(RECORDS)

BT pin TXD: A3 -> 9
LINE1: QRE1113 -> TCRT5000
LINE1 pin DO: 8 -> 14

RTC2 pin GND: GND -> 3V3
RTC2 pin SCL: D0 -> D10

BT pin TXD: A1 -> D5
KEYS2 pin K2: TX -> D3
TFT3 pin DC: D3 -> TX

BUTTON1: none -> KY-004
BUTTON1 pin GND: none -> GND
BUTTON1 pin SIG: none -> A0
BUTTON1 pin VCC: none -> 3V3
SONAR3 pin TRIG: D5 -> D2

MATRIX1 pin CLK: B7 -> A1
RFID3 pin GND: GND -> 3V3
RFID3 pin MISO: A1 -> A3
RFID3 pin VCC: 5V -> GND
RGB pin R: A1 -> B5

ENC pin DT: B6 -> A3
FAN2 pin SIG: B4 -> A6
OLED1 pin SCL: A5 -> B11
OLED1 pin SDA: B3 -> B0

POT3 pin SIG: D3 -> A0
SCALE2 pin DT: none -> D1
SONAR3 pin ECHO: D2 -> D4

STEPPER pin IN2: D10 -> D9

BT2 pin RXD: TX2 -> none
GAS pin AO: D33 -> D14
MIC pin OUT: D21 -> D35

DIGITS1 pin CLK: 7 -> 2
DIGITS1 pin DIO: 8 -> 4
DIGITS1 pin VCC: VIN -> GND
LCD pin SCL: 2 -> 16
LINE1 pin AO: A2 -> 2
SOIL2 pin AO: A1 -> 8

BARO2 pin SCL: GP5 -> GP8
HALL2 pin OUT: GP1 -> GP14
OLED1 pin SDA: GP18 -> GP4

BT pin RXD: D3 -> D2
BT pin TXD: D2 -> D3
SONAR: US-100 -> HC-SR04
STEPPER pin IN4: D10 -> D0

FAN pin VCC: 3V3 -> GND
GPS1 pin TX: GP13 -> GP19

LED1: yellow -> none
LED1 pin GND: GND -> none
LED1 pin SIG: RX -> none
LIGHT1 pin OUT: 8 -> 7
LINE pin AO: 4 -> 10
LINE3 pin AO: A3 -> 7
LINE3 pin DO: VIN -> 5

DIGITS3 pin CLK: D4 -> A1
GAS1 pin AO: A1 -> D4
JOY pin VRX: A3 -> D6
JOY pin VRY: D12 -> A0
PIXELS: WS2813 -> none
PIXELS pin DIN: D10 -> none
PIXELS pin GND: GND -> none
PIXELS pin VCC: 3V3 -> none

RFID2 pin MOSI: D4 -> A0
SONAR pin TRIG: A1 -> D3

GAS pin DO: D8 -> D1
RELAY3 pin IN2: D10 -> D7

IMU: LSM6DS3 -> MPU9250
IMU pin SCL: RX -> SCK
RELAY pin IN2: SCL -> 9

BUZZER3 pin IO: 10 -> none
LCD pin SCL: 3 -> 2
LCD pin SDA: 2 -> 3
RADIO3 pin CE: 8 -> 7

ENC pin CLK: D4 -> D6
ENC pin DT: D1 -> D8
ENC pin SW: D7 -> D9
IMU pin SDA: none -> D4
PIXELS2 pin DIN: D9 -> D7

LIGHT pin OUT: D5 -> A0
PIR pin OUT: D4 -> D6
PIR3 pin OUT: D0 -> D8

(End RECORDS)

TASK DESCRIPTION. Emit, unaltered, the lines from the top of the listing down through the line that holds "SONAR pin TRIG: A1 -> D3"; emit nothing else.

RESULT FOR THIS TASK.
BT pin TXD: A3 -> 9
LINE1: QRE1113 -> TCRT5000
LINE1 pin DO: 8 -> 14

RTC2 pin GND: GND -> 3V3
RTC2 pin SCL: D0 -> D10

BT pin TXD: A1 -> D5
KEYS2 pin K2: TX -> D3
TFT3 pin DC: D3 -> TX

BUTTON1: none -> KY-004
BUTTON1 pin GND: none -> GND
BUTTON1 pin SIG: none -> A0
BUTTON1 pin VCC: none -> 3V3
SONAR3 pin TRIG: D5 -> D2

MATRIX1 pin CLK: B7 -> A1
RFID3 pin GND: GND -> 3V3
RFID3 pin MISO: A1 -> A3
RFID3 pin VCC: 5V -> GND
RGB pin R: A1 -> B5

ENC pin DT: B6 -> A3
FAN2 pin SIG: B4 -> A6
OLED1 pin SCL: A5 -> B11
OLED1 pin SDA: B3 -> B0

POT3 pin SIG: D3 -> A0
SCALE2 pin DT: none -> D1
SONAR3 pin ECHO: D2 -> D4

STEPPER pin IN2: D10 -> D9

BT2 pin RXD: TX2 -> none
GAS pin AO: D33 -> D14
MIC pin OUT: D21 -> D35

DIGITS1 pin CLK: 7 -> 2
DIGITS1 pin DIO: 8 -> 4
DIGITS1 pin VCC: VIN -> GND
LCD pin SCL: 2 -> 16
LINE1 pin AO: A2 -> 2
SOIL2 pin AO: A1 -> 8

BARO2 pin SCL: GP5 -> GP8
HALL2 pin OUT: GP1 -> GP14
OLED1 pin SDA: GP18 -> GP4

BT pin RXD: D3 -> D2
BT pin TXD: D2 -> D3
SONAR: US-100 -> HC-SR04
STEPPER pin IN4: D10 -> D0

FAN pin VCC: 3V3 -> GND
GPS1 pin TX: GP13 -> GP19

LED1: yellow -> none
LED1 pin GND: GND -> none
LED1 pin SIG: RX -> none
LIGHT1 pin OUT: 8 -> 7
LINE pin AO: 4 -> 10
LINE3 pin AO: A3 -> 7
LINE3 pin DO: VIN -> 5

DIGITS3 pin CLK: D4 -> A1
GAS1 pin AO: A1 -> D4
JOY pin VRX: A3 -> D6
JOY pin VRY: D12 -> A0
PIXELS: WS2813 -> none
PIXELS pin DIN: D10 -> none
PIXELS pin GND: GND -> none
PIXELS pin VCC: 3V3 -> none

RFID2 pin MOSI: D4 -> A0
SONAR pin TRIG: A1 -> D3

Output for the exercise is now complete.